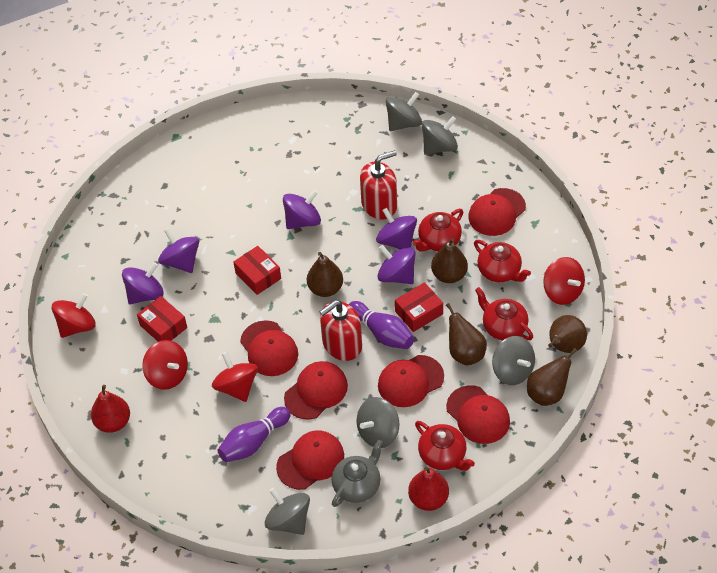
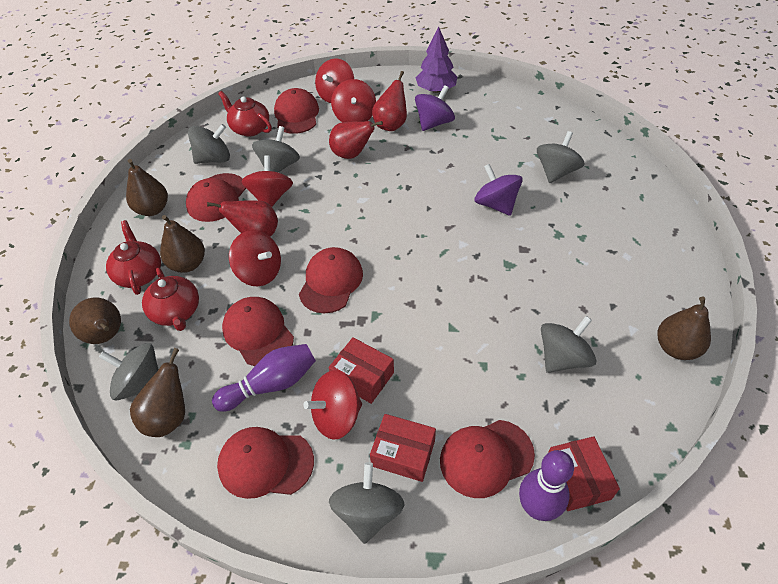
grey spinning top: 5 -> 6
grey teapot: 1 -> 0
purple spinning top: 5 -> 2
purple tree: 0 -> 1
red pear: 2 -> 3
red soap dispenser: 2 -> 0
red spinning top: 4 -> 5
red teapot: 4 -> 3

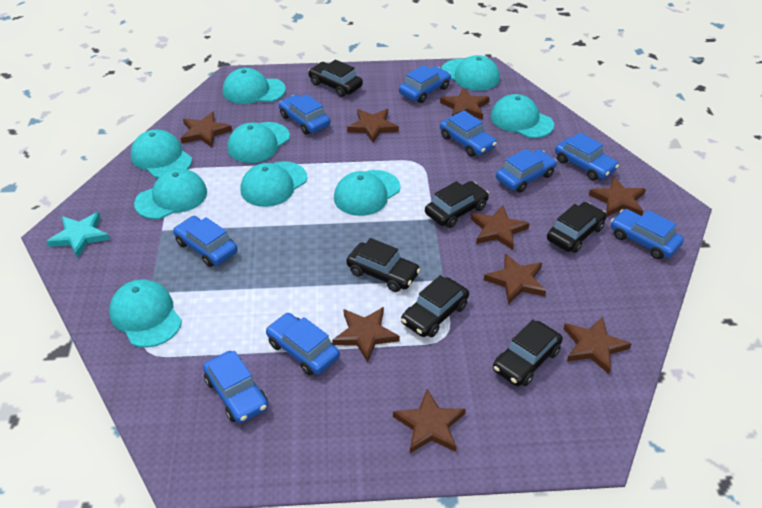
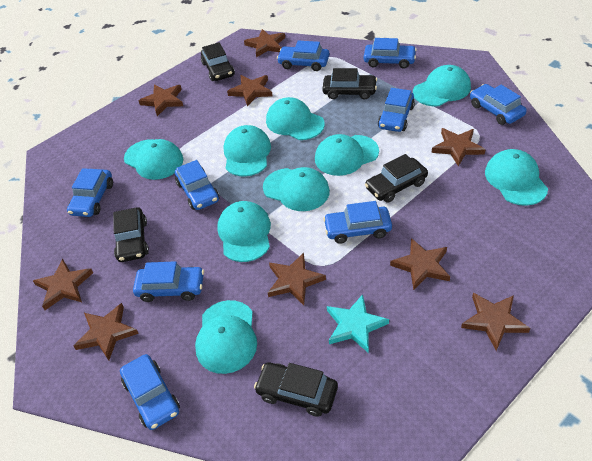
black car: 6 -> 5

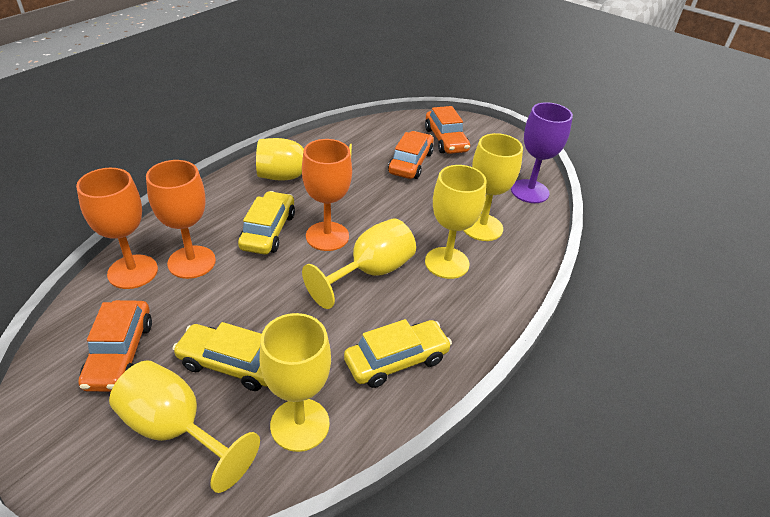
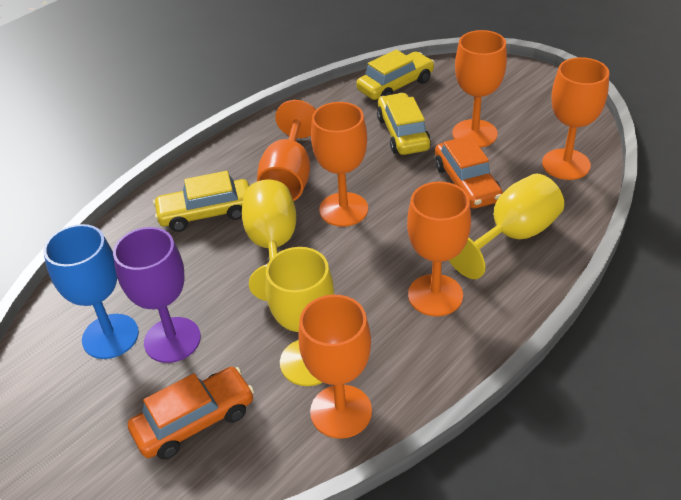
blue goblet: 0 -> 1
orange car: 3 -> 2
orange goblet: 3 -> 6
yellow goblet: 6 -> 3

────

[What to produce]:
The entries above should be given again exactly, minus any pictures.

[Answer]:
grey spinning top: 5 -> 6
grey teapot: 1 -> 0
purple spinning top: 5 -> 2
purple tree: 0 -> 1
red pear: 2 -> 3
red soap dispenser: 2 -> 0
red spinning top: 4 -> 5
red teapot: 4 -> 3

black car: 6 -> 5

blue goblet: 0 -> 1
orange car: 3 -> 2
orange goblet: 3 -> 6
yellow goblet: 6 -> 3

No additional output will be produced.